(Before-and-after change data)
____________________

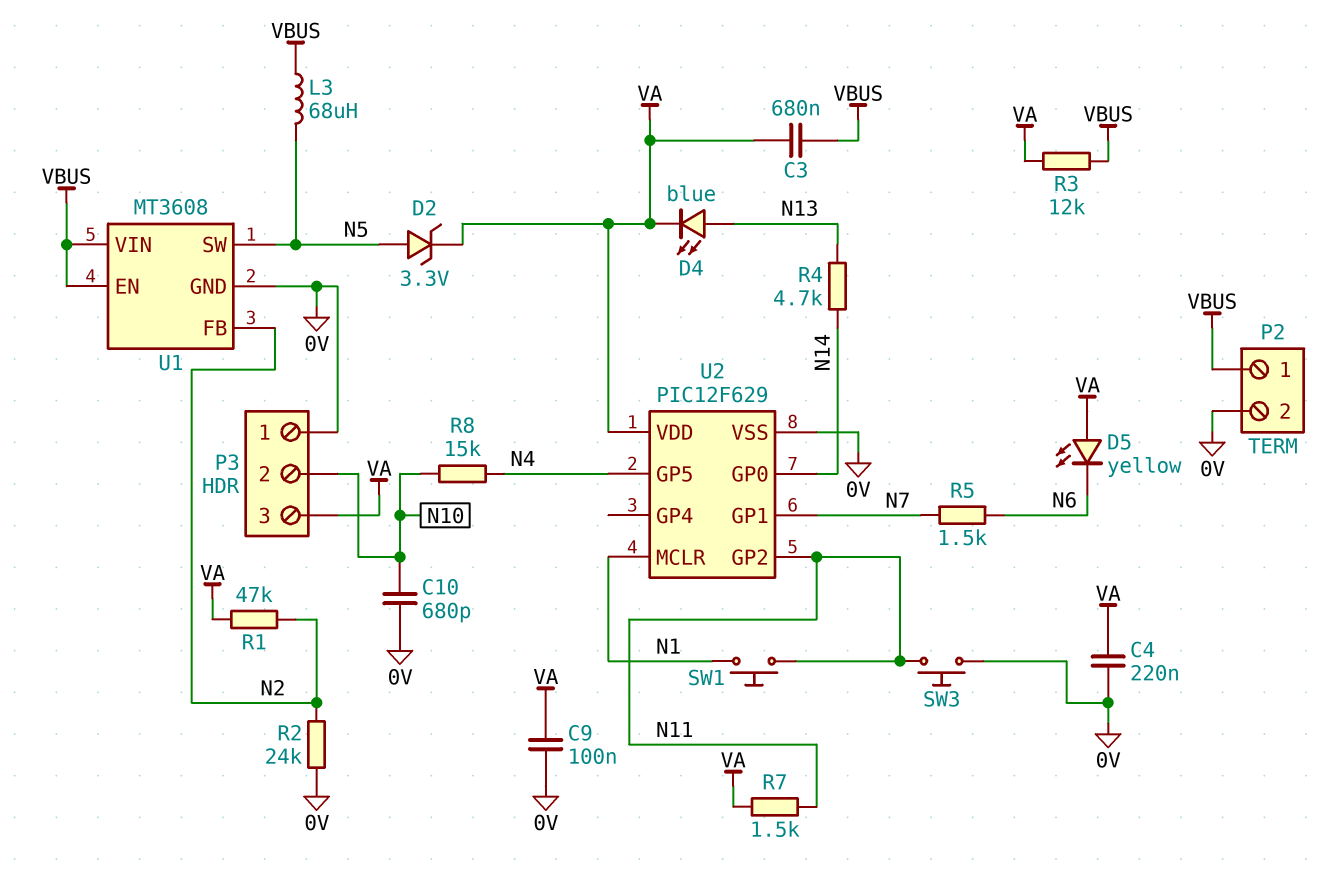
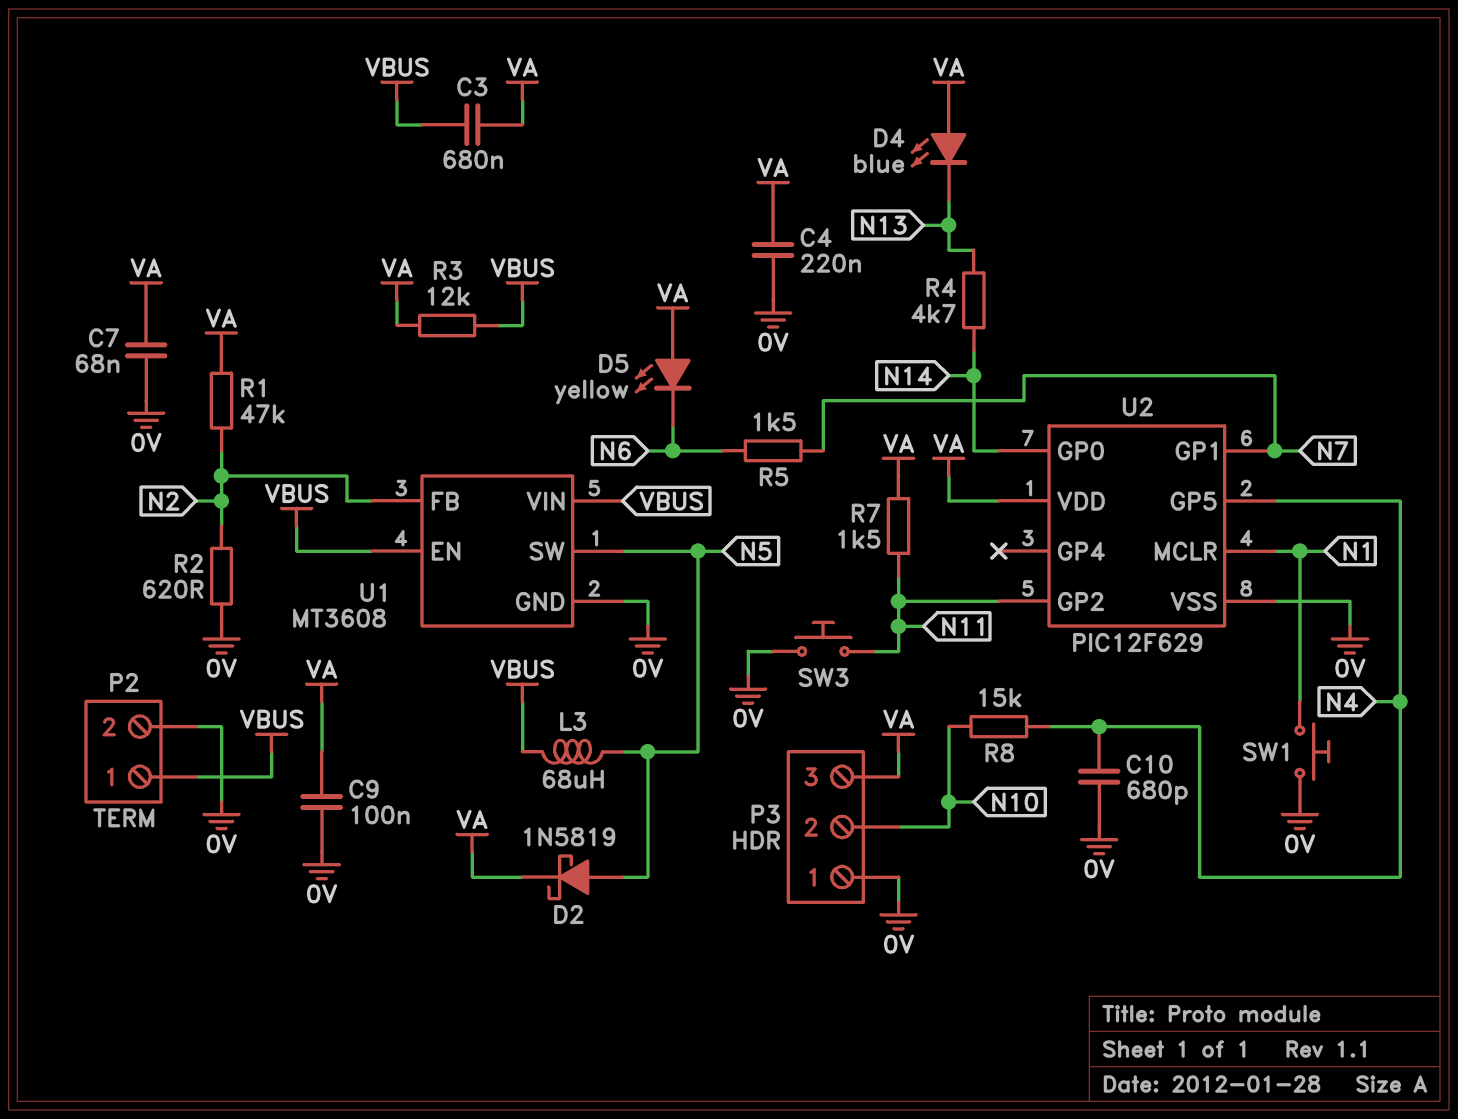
C7: none -> 68nF (0V, VA)
C10: 680pF (0V, N10) -> 680pF (0V, N4)
D2: zener 3.3V (A N5, K VA) -> schottky 1N5819 (A N5, K VA)
D4: LED blue (A N13, K VA) -> LED blue (A VA, K N13)
R2: 24k (0V, N2) -> 620 (0V, N2)
SW1: button (N1, N11) -> button (0V, N1)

____________________

— Work order —
Except for the pictures, copy every line of the records above exactly.

— Expected answer —
C7: none -> 68nF (0V, VA)
C10: 680pF (0V, N10) -> 680pF (0V, N4)
D2: zener 3.3V (A N5, K VA) -> schottky 1N5819 (A N5, K VA)
D4: LED blue (A N13, K VA) -> LED blue (A VA, K N13)
R2: 24k (0V, N2) -> 620 (0V, N2)
SW1: button (N1, N11) -> button (0V, N1)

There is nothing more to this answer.